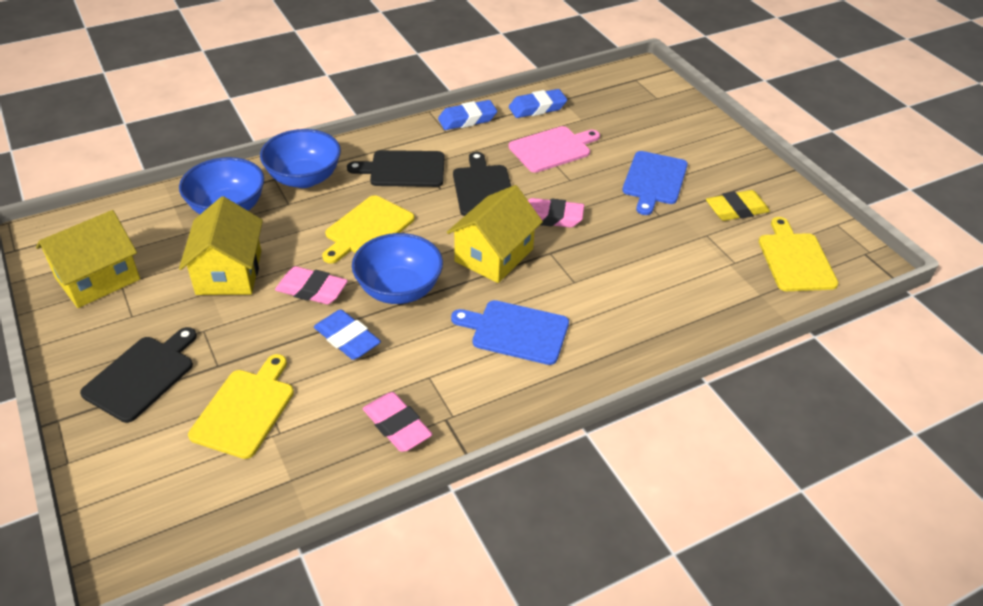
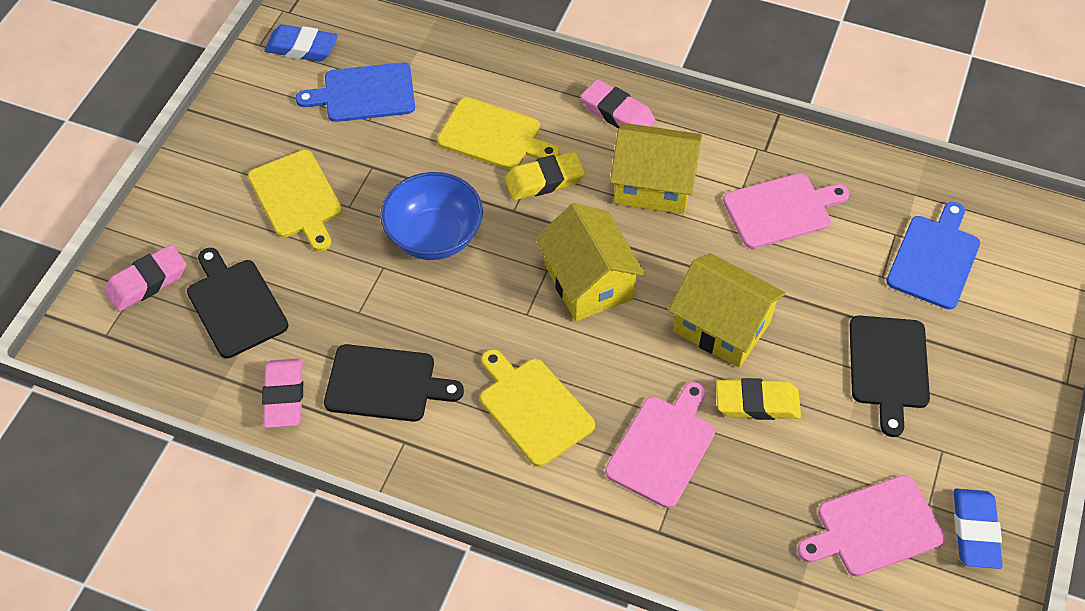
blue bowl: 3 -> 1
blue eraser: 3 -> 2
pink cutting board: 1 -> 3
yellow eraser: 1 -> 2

**What you should do:** What is needed is a word-for-word copy of the data above, free of any images.

**Task solution:**
blue bowl: 3 -> 1
blue eraser: 3 -> 2
pink cutting board: 1 -> 3
yellow eraser: 1 -> 2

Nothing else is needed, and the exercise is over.